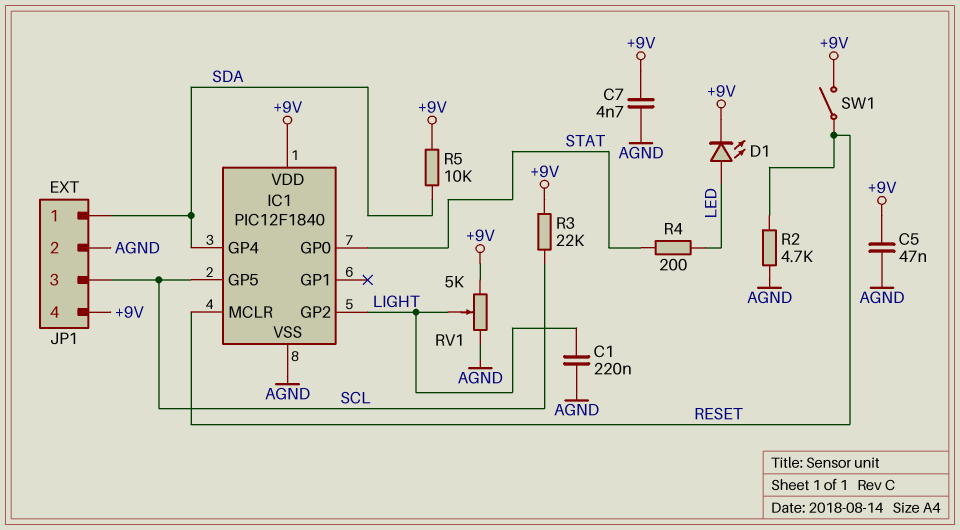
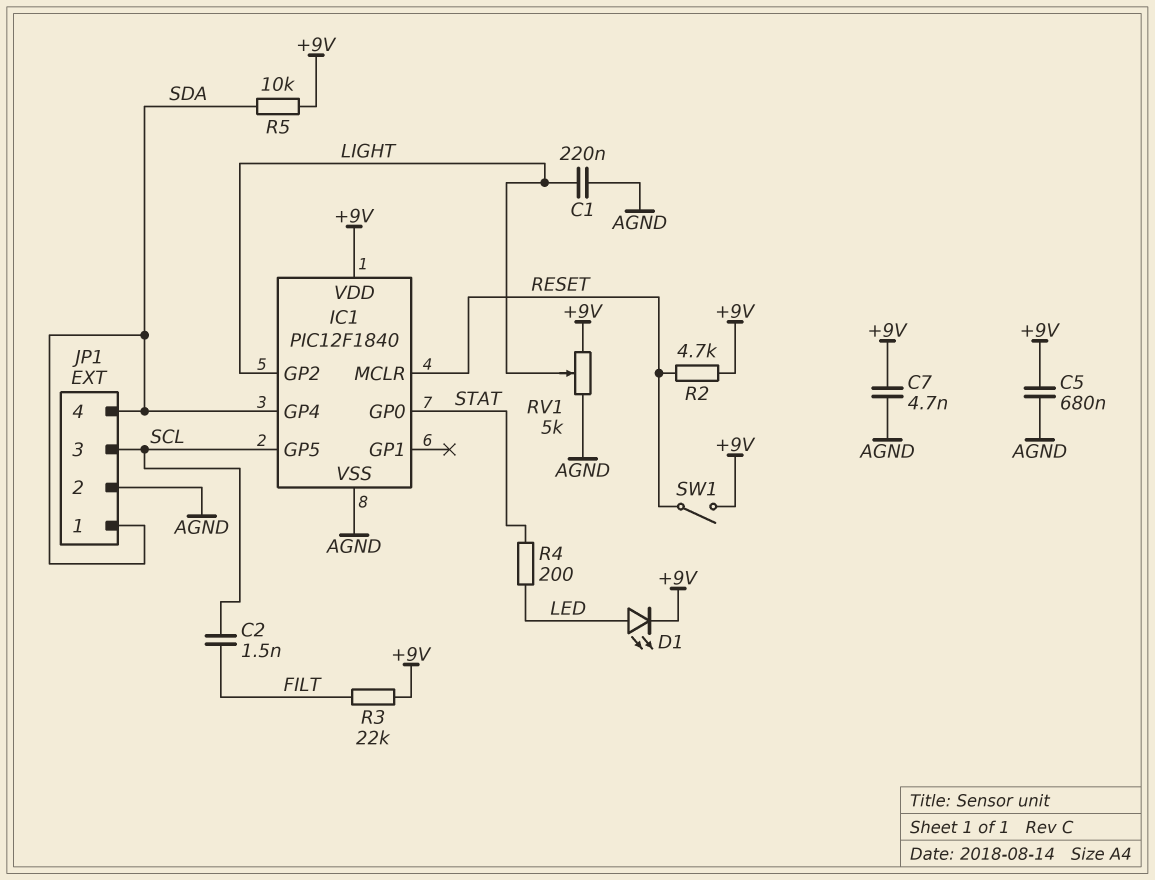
C2: none -> 1.5nF (FILT, SCL)
C5: 47nF (+9V, AGND) -> 680nF (+9V, AGND)
JP1 pin 4: +9V -> SDA
R2: 4.7k (AGND, RESET) -> 4.7k (+9V, RESET)
R3: 22k (+9V, SCL) -> 22k (+9V, FILT)

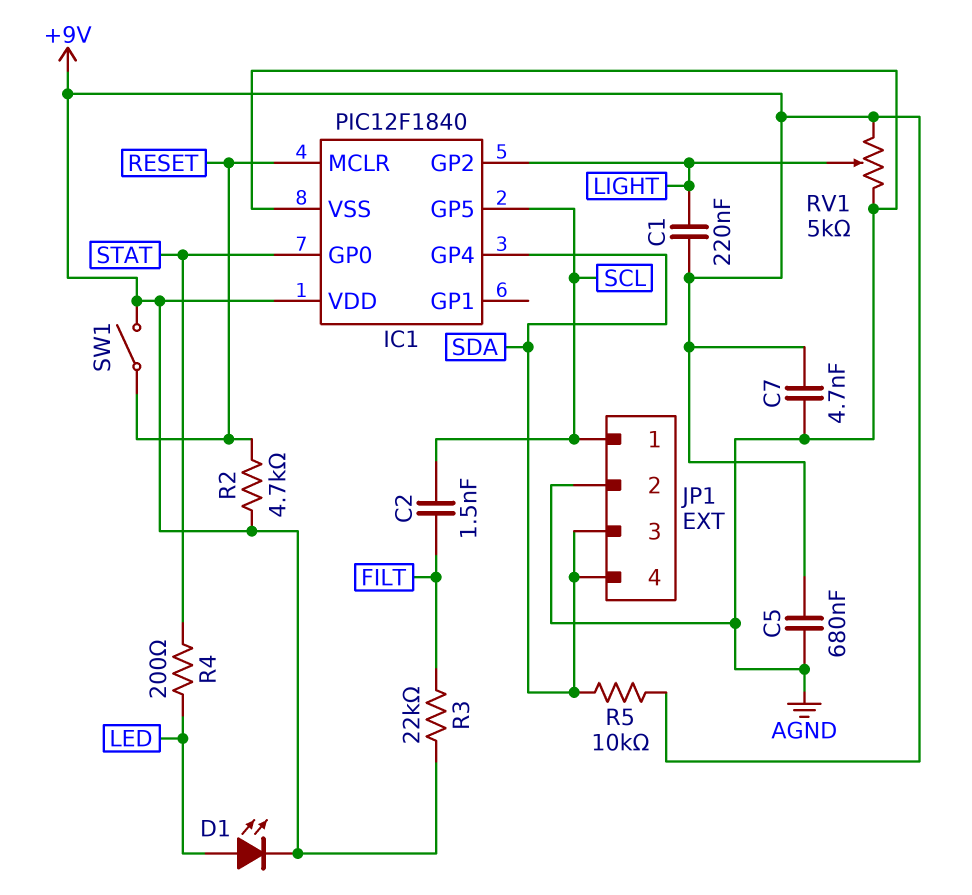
C1: 220nF (AGND, LIGHT) -> 220nF (+9V, LIGHT)
JP1 pin 1: SDA -> SCL
JP1 pin 3: SCL -> SDA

== Directions for this task ==
Please set down each line of the data above exactly as written, without the pictures.

== Solution to this task ==
C2: none -> 1.5nF (FILT, SCL)
C5: 47nF (+9V, AGND) -> 680nF (+9V, AGND)
JP1 pin 4: +9V -> SDA
R2: 4.7k (AGND, RESET) -> 4.7k (+9V, RESET)
R3: 22k (+9V, SCL) -> 22k (+9V, FILT)

C1: 220nF (AGND, LIGHT) -> 220nF (+9V, LIGHT)
JP1 pin 1: SDA -> SCL
JP1 pin 3: SCL -> SDA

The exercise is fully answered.